= Exercise requirements =
Output, exactly as written, the lines below starting at the line containing "R11: none -> 3.3k (IN_B, VP)" and ending at the line containing "R6: 470 (FILT, VE) -> 470 (VCC, VE)". Drop the pictures and keep both end lines.

= Provided information =
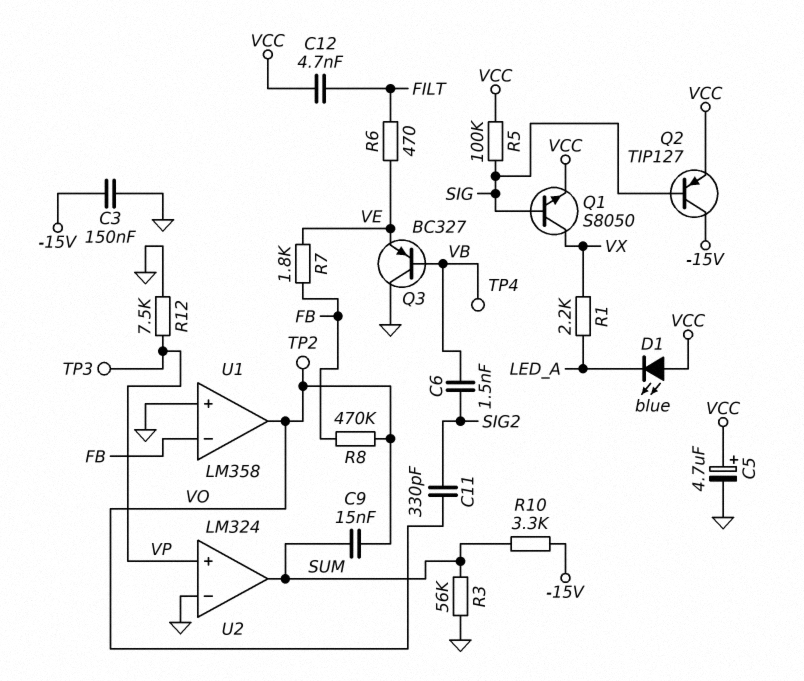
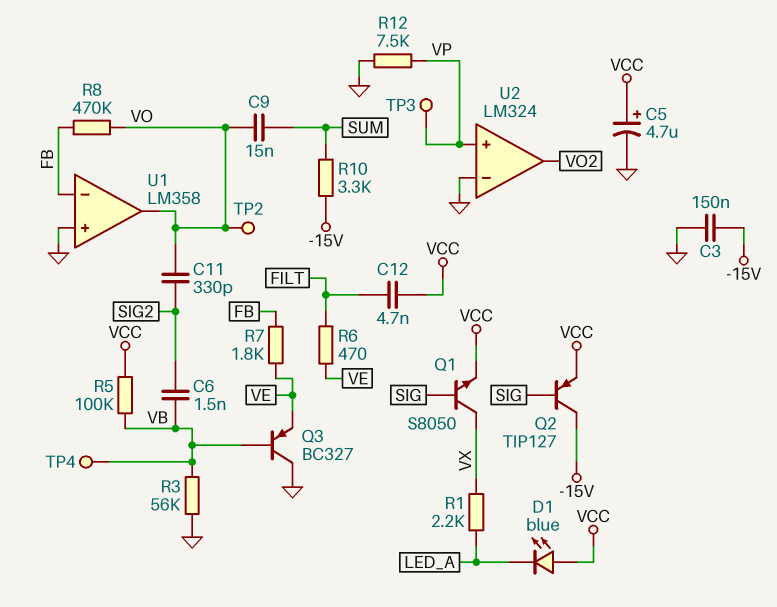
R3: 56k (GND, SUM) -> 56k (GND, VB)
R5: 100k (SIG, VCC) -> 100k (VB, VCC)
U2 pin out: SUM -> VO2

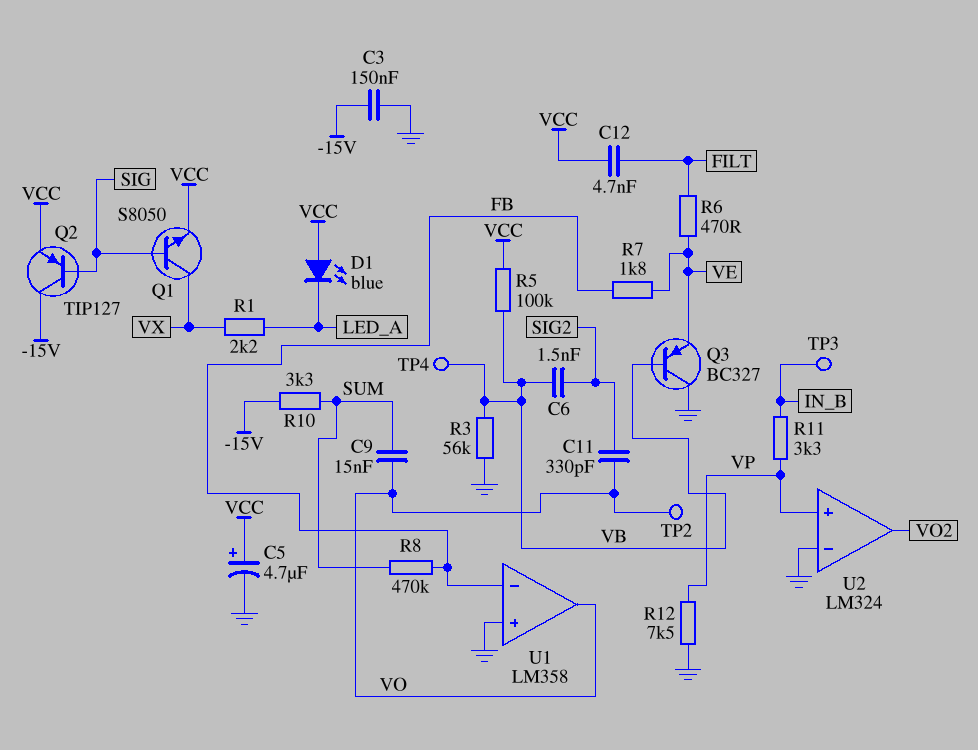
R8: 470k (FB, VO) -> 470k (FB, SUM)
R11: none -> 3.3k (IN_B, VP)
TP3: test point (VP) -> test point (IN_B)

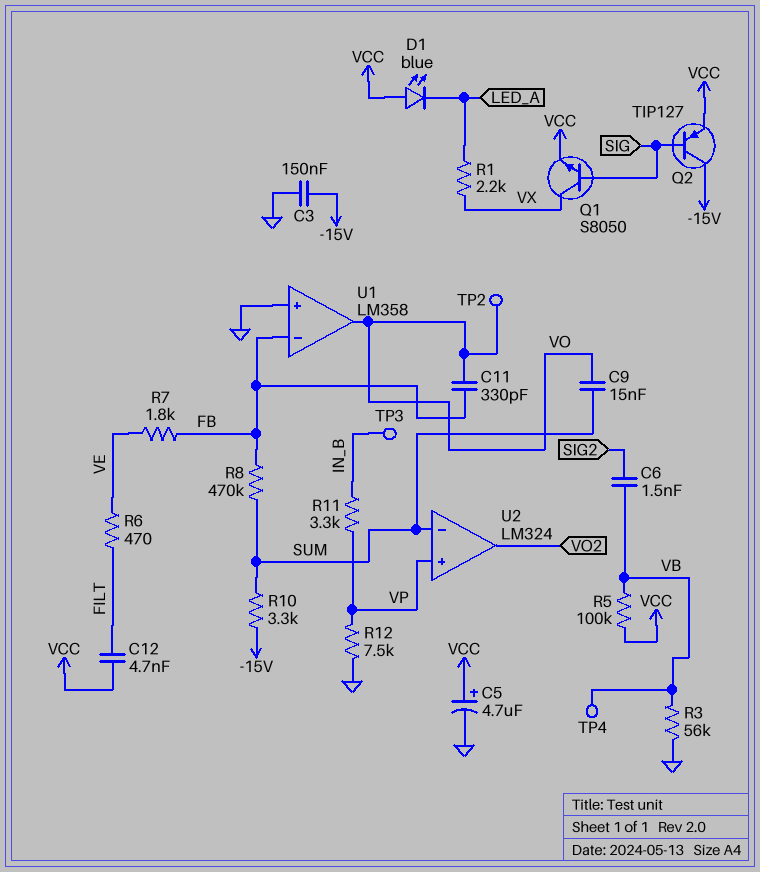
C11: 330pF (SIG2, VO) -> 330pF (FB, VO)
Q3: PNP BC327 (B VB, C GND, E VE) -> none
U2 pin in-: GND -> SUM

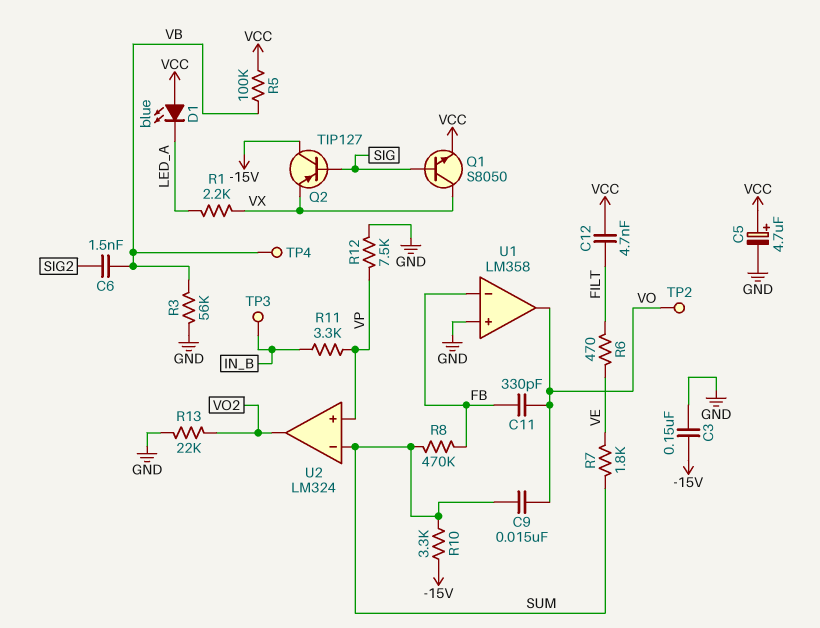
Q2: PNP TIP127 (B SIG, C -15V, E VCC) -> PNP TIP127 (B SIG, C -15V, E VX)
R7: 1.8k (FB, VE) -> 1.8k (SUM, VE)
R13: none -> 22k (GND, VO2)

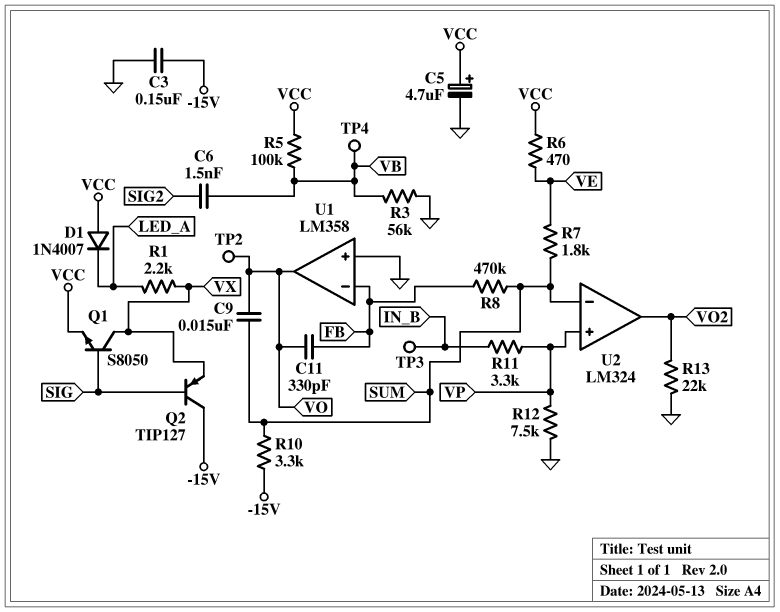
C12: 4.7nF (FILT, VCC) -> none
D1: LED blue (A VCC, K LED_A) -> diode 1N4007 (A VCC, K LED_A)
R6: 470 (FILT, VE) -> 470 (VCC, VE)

--

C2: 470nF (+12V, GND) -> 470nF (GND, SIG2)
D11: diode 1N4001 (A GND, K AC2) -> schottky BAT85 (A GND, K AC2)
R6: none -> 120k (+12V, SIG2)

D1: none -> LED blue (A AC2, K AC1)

= The answer =
R11: none -> 3.3k (IN_B, VP)
TP3: test point (VP) -> test point (IN_B)

C11: 330pF (SIG2, VO) -> 330pF (FB, VO)
Q3: PNP BC327 (B VB, C GND, E VE) -> none
U2 pin in-: GND -> SUM

Q2: PNP TIP127 (B SIG, C -15V, E VCC) -> PNP TIP127 (B SIG, C -15V, E VX)
R7: 1.8k (FB, VE) -> 1.8k (SUM, VE)
R13: none -> 22k (GND, VO2)

C12: 4.7nF (FILT, VCC) -> none
D1: LED blue (A VCC, K LED_A) -> diode 1N4007 (A VCC, K LED_A)
R6: 470 (FILT, VE) -> 470 (VCC, VE)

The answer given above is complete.